Records for the task —
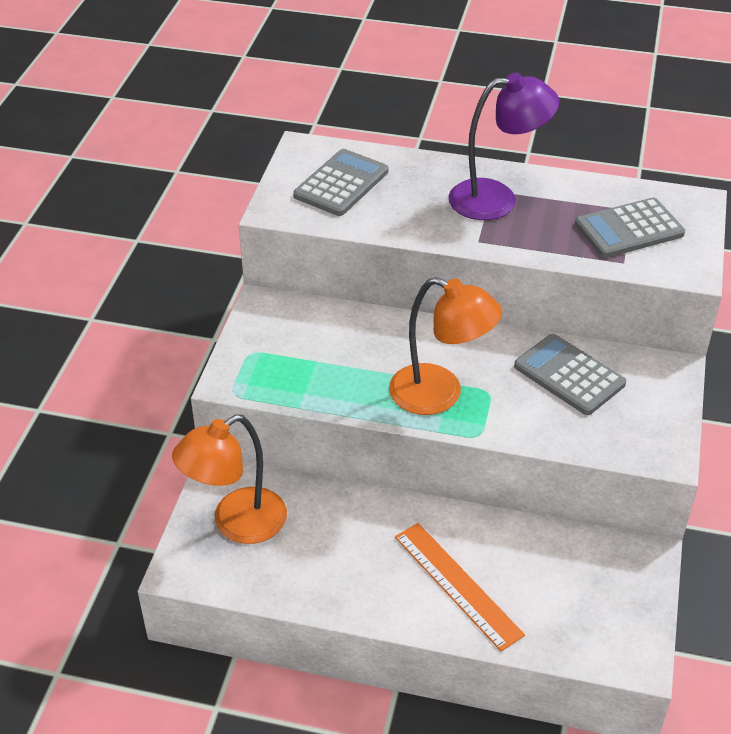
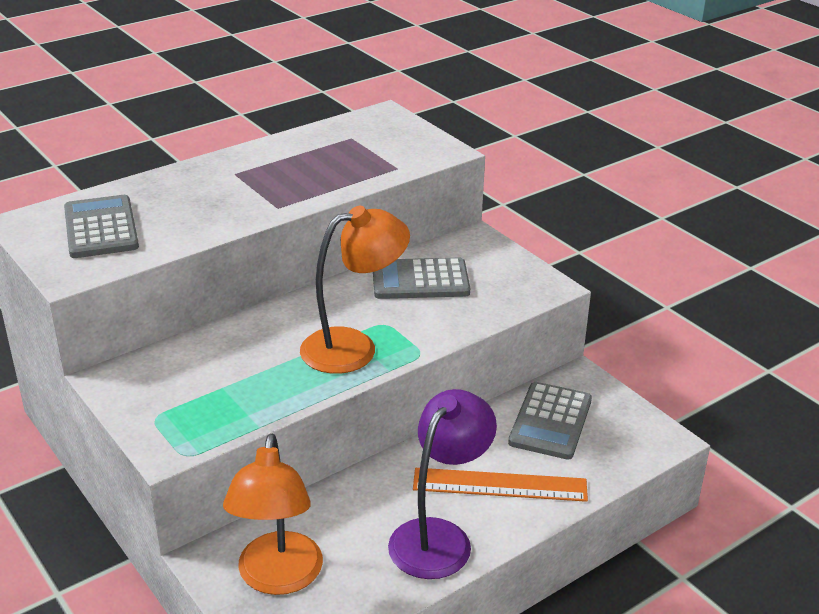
camera: 50 degrees left, 10 degrees down
purple lamp [449,72,559,220] -> purple lamp moved to [388,389,497,579]
grey calculator [575,198,685,258] -> grey calculator moved to [508,382,592,460]

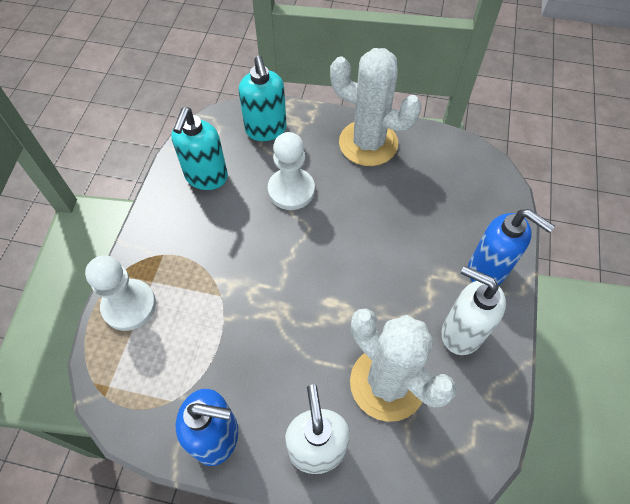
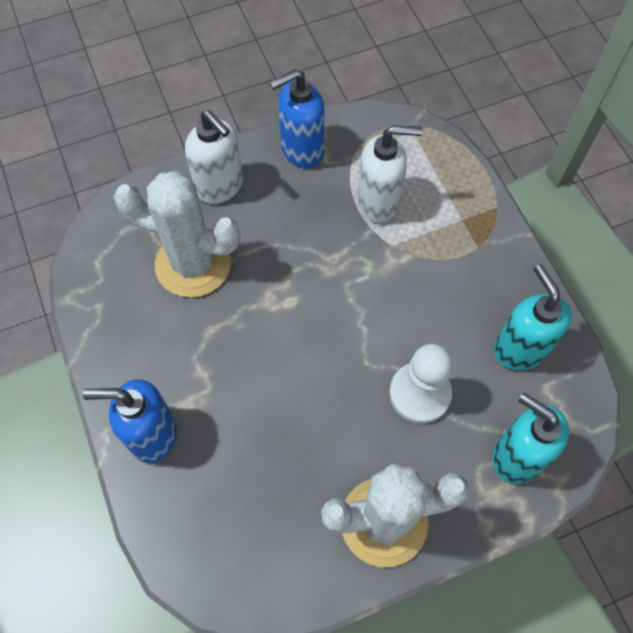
camera: 145 degrees right, 5 degrees up
white pawn [85,255,156,331] -> none
white soap dispenser [442,266,506,355] -> white soap dispenser moved to [358,125,422,223]

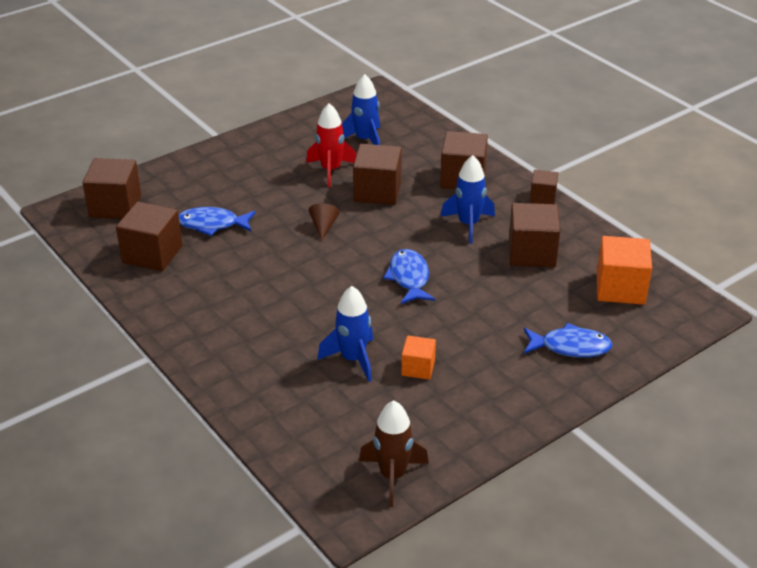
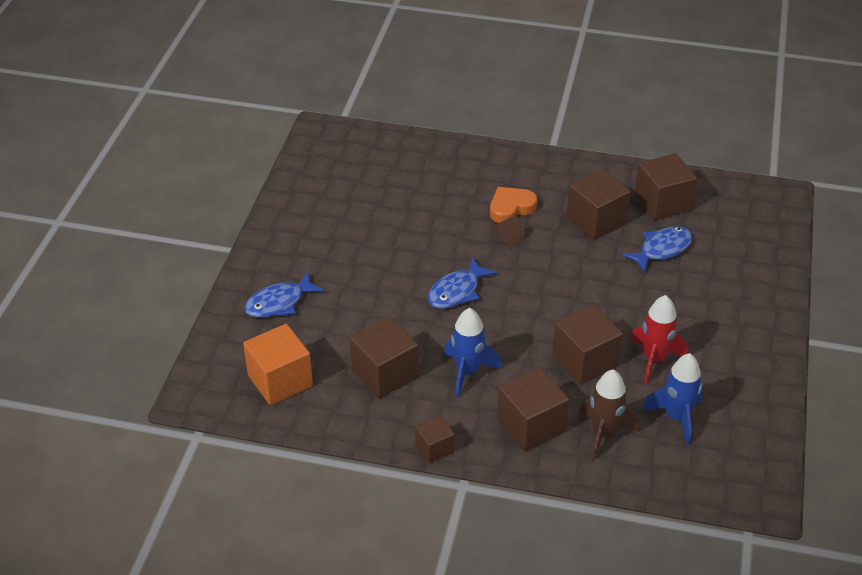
camera: 140 degrees right, 5 degrees up
brown cube [82,158,141,219] -> brown cube moved to [566,169,631,240]
brown cone [309,203,340,241] -> brown cone moved to [492,217,524,248]
blue rocket [317,286,373,382] -> none
brown rocket [359,401,429,507] -> brown rocket moved to [579,369,640,461]
blue fish [383,249,435,304] -> blue fish turned 90 degrees clockwise [428,258,497,309]
orange cube [401,336,436,380] -> none
none -> orange heart [490,187,537,223]

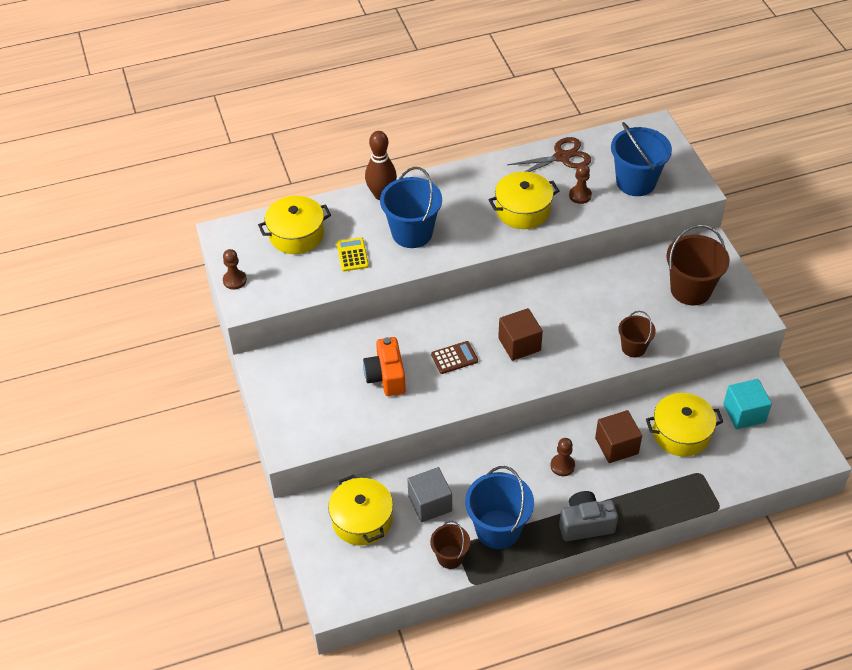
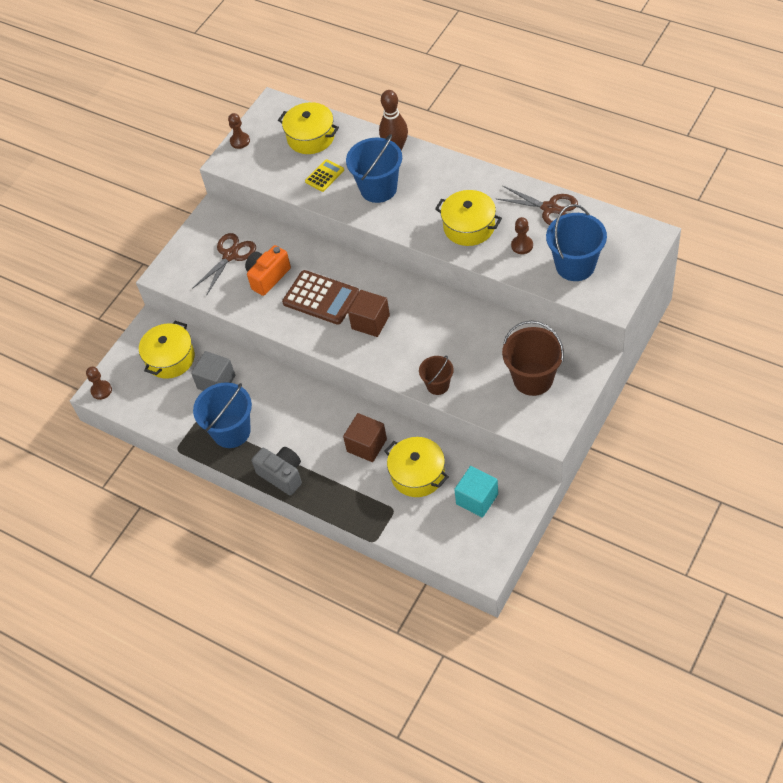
camera: 55 degrees right, 5 degrees up
brown bucket [430,521,470,569] -> none
brown calculator [431,341,478,374] -> brown calculator [282,270,359,325], size x1.83
brown pawn [551,438,575,476] -> brown pawn moved to [86,367,112,400]
none -> brown scissors [192,233,256,296]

Work required —
Above are some entries; copy exactly the lines from the line with "purple lamp [449,72,559,220]" through the line with "blue rocket [317,286,373,382] -> none", both included, but none of the pictures.

Answer space —
purple lamp [449,72,559,220] -> purple lamp moved to [388,389,497,579]
grey calculator [575,198,685,258] -> grey calculator moved to [508,382,592,460]

camera: 145 degrees right, 5 degrees up
white pawn [85,255,156,331] -> none
white soap dispenser [442,266,506,355] -> white soap dispenser moved to [358,125,422,223]

camera: 140 degrees right, 5 degrees up
brown cube [82,158,141,219] -> brown cube moved to [566,169,631,240]
brown cone [309,203,340,241] -> brown cone moved to [492,217,524,248]
blue rocket [317,286,373,382] -> none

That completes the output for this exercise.